:: What is expected ::
Look through the data and write out every line with the word "teddy" in it.

:: Supplied material ::
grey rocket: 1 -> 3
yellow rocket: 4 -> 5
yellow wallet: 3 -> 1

...

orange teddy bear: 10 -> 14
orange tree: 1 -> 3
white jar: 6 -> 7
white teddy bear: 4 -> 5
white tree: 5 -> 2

==

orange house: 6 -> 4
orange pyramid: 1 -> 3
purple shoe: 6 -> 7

:: Task response ::
orange teddy bear: 10 -> 14
white teddy bear: 4 -> 5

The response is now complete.